◆ Work request ◆
Where in the data below does the word "black" appear? Copy every line that has it.

◆ Data extracts ◆
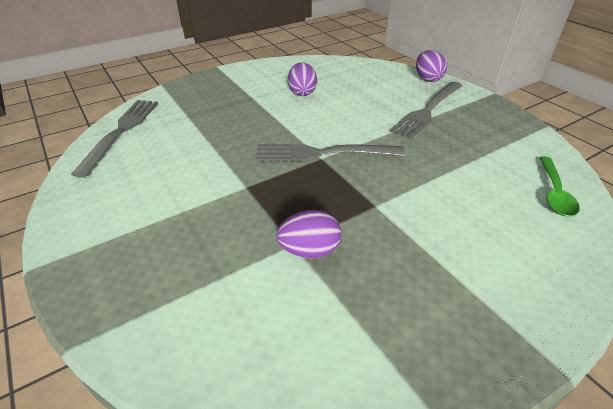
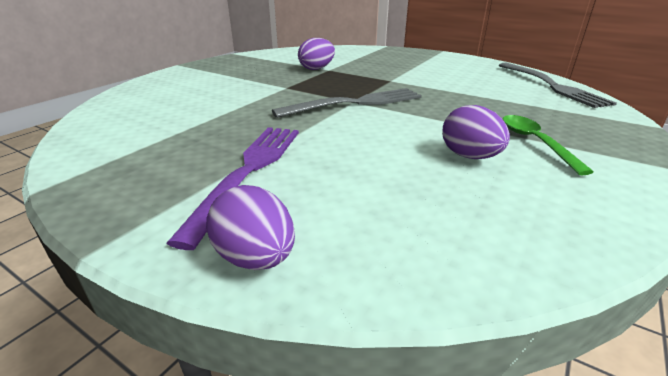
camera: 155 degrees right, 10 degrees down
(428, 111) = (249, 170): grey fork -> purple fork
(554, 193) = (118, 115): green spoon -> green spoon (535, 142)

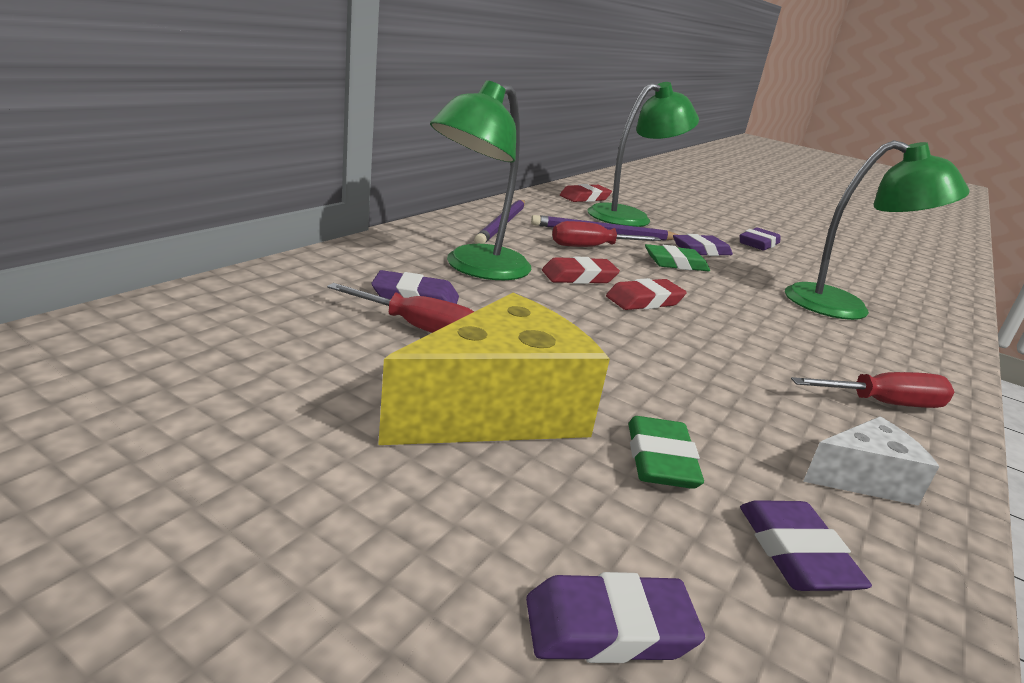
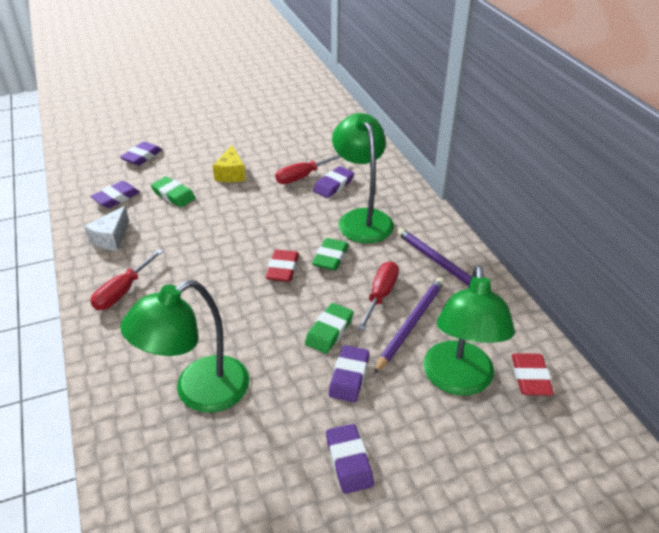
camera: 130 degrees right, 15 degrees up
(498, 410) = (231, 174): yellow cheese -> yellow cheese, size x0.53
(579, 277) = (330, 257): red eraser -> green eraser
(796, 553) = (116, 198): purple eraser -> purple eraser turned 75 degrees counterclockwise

* * *

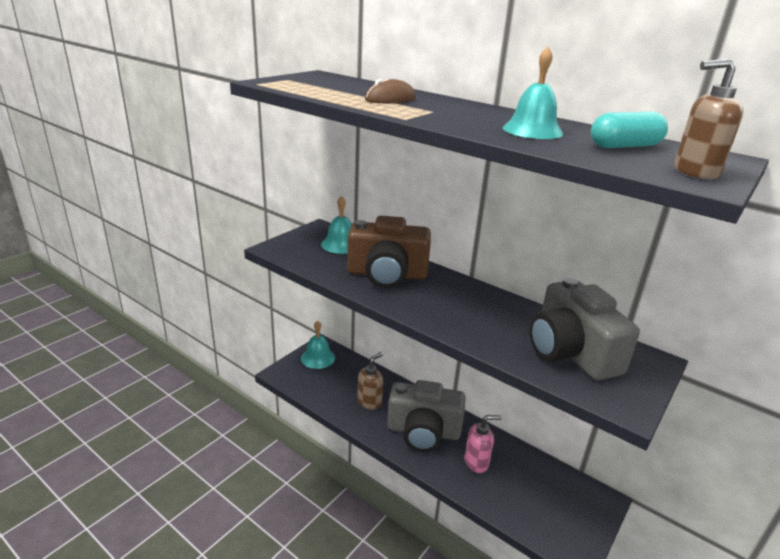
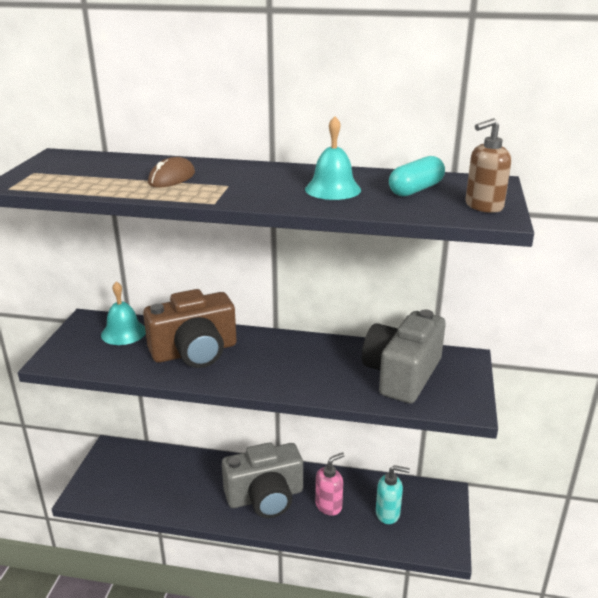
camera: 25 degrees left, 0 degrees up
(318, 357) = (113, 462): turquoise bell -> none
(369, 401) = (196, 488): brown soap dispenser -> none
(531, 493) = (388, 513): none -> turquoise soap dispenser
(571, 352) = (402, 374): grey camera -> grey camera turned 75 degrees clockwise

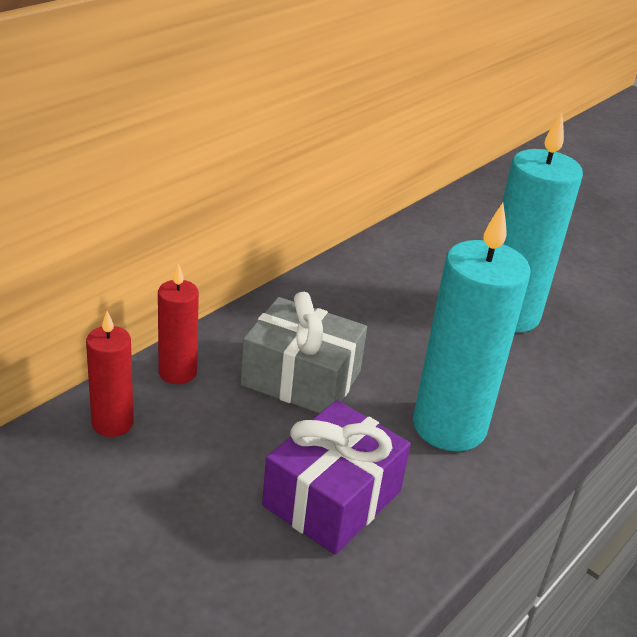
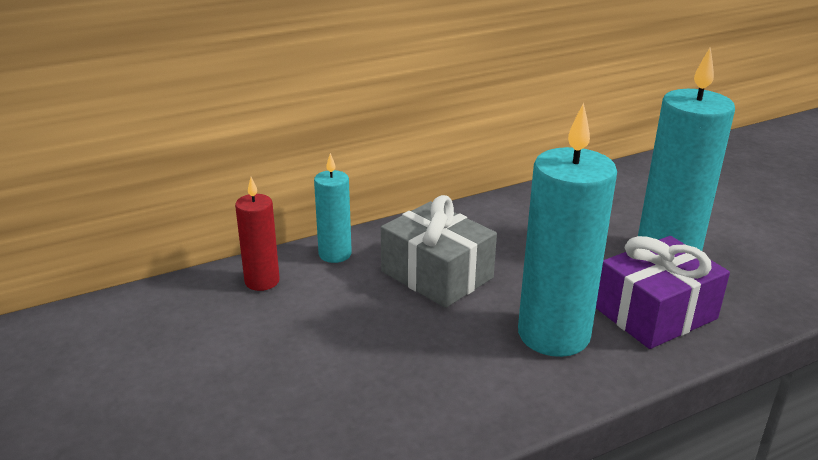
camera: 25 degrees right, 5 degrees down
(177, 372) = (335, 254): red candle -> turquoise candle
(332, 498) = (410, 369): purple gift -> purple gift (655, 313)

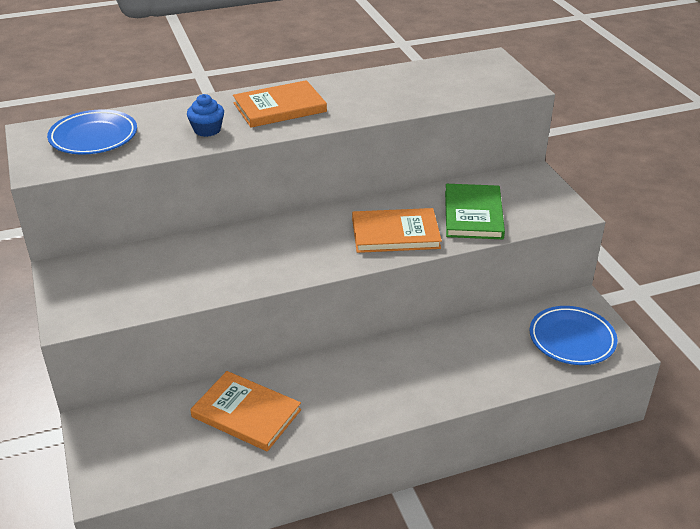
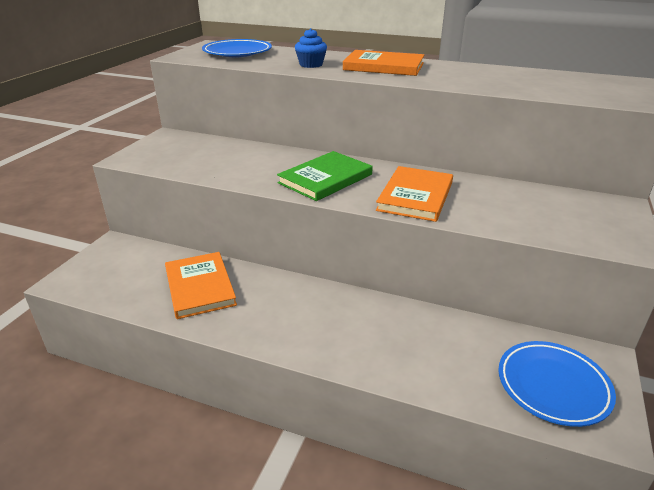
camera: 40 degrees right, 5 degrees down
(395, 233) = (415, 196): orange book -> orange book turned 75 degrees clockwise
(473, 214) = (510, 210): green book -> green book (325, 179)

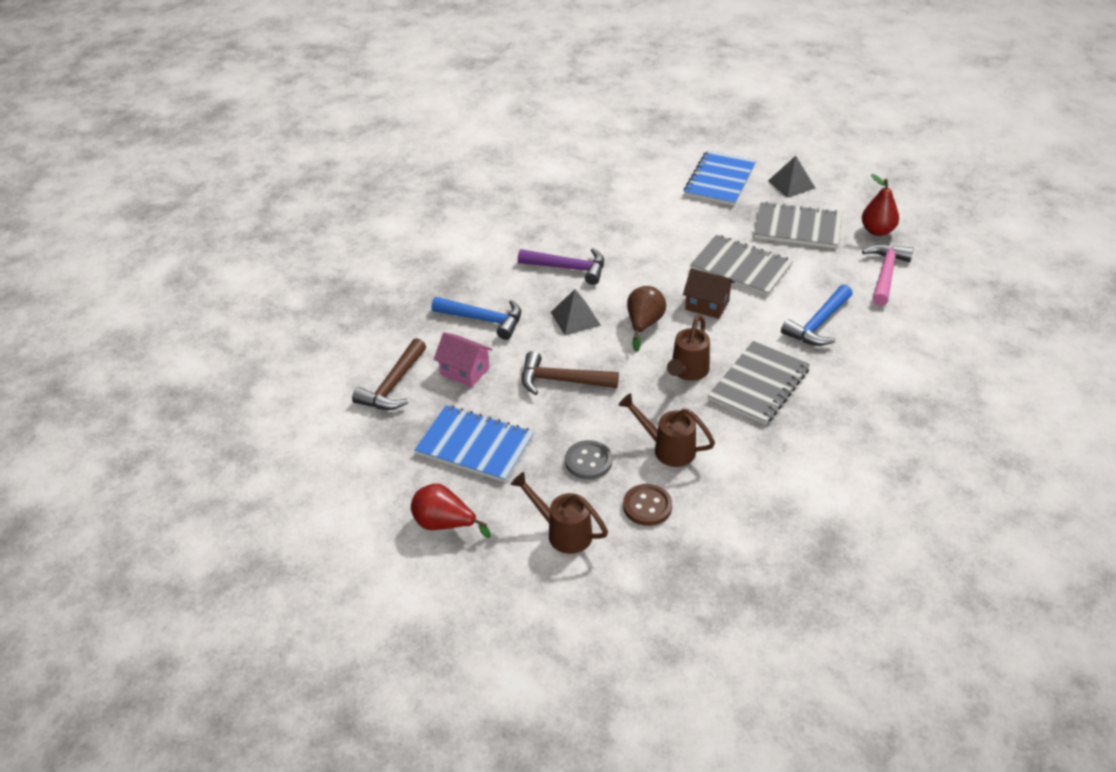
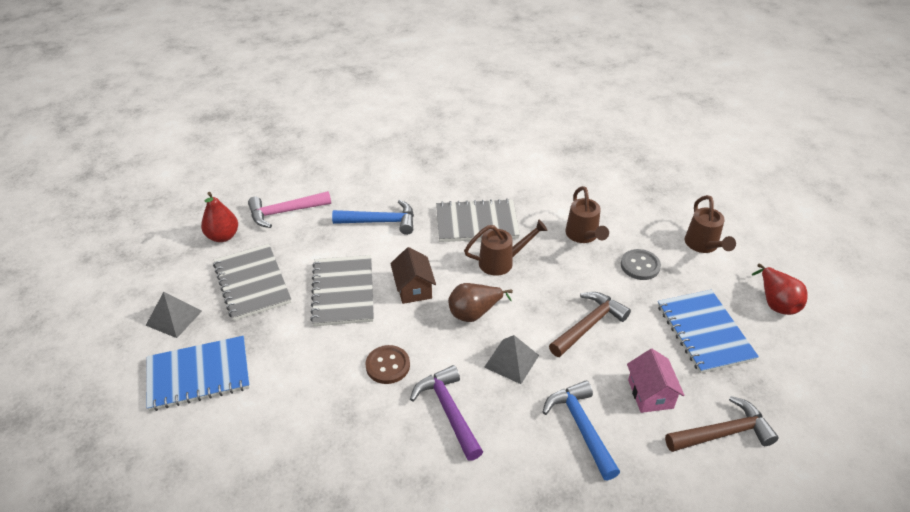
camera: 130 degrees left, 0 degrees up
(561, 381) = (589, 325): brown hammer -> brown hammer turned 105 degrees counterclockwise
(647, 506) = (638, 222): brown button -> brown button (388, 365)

--

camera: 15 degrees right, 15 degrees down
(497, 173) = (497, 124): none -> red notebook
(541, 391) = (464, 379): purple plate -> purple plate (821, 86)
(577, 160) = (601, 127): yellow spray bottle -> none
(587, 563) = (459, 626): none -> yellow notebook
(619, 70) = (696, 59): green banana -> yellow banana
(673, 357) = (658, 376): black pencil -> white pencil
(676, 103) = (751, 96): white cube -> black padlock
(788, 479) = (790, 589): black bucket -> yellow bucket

◆ Answer to this exercise ◆
(673, 357) = (658, 376): black pencil -> white pencil
(676, 103) = (751, 96): white cube -> black padlock
(788, 479) = (790, 589): black bucket -> yellow bucket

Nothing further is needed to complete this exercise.